Task to complete: From the line with "yellow circle: (619, 416)" onward, reproduce each line of the entries exactly, ending at the last one, and add nothing.

Items listed in a dataset:
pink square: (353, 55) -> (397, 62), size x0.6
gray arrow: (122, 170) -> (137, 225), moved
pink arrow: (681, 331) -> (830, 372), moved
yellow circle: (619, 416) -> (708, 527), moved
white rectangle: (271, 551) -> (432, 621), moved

Exercise solution:
yellow circle: (619, 416) -> (708, 527), moved
white rectangle: (271, 551) -> (432, 621), moved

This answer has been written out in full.